***** EXERCISE DATA

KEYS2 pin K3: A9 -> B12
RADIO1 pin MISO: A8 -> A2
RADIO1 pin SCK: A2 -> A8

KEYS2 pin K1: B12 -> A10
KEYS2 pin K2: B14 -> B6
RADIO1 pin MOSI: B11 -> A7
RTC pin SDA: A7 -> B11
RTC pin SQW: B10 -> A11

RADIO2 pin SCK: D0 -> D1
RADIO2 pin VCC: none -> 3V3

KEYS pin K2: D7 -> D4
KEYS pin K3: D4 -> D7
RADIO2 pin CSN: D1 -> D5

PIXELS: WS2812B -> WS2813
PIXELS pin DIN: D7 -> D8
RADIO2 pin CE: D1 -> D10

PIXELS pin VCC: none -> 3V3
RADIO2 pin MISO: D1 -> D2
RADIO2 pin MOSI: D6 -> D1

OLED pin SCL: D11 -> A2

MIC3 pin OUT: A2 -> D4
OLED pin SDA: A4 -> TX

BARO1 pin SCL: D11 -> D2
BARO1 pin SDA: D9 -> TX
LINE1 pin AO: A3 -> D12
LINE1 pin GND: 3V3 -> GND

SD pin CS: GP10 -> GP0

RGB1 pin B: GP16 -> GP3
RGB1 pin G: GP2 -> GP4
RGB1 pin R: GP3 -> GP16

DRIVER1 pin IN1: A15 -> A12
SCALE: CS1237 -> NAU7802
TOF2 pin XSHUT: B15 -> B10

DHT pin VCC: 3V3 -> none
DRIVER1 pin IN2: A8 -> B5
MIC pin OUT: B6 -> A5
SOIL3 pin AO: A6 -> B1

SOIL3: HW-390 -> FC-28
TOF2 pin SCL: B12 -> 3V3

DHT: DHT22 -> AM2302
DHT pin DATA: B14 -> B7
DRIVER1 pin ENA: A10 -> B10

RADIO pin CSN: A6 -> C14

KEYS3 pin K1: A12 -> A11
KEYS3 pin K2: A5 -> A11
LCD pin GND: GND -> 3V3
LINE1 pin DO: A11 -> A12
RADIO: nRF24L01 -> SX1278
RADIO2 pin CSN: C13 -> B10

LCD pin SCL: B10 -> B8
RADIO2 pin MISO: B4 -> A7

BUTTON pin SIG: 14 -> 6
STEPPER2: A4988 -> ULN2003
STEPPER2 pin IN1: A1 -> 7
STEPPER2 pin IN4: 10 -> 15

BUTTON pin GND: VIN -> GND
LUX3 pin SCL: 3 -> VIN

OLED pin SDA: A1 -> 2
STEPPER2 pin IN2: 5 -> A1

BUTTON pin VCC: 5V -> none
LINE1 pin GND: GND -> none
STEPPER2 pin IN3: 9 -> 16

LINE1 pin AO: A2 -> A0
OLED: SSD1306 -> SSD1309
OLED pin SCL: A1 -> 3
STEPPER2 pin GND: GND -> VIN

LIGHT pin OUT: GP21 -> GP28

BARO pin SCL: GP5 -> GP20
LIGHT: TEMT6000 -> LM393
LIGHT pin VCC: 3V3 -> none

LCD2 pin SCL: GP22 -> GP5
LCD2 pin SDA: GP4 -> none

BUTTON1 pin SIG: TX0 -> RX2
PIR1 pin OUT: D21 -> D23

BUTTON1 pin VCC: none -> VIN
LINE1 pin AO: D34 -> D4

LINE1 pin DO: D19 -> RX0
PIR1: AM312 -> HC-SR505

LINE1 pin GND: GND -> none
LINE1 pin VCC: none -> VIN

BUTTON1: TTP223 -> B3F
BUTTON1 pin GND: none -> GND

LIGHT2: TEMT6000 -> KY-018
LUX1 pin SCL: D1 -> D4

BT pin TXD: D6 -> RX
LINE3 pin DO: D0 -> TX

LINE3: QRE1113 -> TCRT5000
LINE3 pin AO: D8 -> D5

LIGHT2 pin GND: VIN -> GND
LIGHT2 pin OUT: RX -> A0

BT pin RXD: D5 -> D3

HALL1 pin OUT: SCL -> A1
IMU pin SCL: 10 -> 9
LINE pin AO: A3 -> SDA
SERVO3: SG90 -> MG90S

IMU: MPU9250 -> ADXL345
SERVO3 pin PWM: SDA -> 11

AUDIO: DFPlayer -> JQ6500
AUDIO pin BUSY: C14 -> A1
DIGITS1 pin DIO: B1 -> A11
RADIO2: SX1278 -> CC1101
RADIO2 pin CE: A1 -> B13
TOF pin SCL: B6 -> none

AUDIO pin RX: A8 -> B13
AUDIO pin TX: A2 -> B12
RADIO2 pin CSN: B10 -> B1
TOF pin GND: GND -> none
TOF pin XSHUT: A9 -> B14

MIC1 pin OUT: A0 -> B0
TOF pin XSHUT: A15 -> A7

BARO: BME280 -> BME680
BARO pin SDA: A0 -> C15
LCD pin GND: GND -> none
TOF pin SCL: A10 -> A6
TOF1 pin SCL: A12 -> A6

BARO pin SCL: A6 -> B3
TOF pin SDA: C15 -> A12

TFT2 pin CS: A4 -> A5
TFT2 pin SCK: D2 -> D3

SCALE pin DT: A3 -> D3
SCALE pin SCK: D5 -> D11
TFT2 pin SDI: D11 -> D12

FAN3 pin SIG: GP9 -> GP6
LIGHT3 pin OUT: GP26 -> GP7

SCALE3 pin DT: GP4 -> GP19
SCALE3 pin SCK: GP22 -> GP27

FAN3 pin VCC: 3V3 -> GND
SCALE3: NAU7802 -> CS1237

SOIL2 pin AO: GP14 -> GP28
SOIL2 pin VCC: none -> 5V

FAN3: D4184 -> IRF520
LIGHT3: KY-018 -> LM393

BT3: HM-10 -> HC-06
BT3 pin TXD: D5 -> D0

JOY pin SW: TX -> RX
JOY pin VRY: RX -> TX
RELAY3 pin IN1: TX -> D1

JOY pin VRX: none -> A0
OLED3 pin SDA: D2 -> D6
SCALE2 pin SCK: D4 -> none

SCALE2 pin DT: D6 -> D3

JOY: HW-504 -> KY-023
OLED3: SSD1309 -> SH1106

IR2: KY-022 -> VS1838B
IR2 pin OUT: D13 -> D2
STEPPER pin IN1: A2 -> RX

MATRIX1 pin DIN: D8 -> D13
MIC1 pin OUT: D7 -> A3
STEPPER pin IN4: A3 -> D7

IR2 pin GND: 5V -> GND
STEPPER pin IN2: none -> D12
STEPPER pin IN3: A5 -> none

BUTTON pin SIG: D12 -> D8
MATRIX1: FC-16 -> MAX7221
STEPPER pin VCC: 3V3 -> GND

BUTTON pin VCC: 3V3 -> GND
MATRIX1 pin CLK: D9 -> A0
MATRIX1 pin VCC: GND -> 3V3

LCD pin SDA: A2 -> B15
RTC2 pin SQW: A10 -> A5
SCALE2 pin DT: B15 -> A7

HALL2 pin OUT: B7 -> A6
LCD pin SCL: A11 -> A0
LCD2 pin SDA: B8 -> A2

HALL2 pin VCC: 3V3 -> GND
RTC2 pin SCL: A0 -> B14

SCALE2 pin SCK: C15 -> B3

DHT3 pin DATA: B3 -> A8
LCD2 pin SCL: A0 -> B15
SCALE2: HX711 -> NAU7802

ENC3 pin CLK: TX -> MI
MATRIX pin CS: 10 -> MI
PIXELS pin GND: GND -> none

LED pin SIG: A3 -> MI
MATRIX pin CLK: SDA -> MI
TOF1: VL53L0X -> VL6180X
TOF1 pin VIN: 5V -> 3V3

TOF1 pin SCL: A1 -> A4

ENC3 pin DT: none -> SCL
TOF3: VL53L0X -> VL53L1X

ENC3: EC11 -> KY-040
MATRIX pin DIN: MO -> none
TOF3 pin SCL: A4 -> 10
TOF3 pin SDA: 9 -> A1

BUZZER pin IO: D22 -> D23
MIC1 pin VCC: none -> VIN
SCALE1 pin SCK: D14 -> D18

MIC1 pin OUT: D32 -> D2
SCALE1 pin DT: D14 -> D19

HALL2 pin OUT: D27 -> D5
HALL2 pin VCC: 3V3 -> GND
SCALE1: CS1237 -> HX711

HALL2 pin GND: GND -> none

**********

* _TASK INSTRUCTIONS_:
Within the material above, find the lines that contain the word "MISO"; copy them.

* _SOLUTION TO THE PROBLEM_:
RADIO1 pin MISO: A8 -> A2
RADIO2 pin MISO: D1 -> D2
RADIO2 pin MISO: B4 -> A7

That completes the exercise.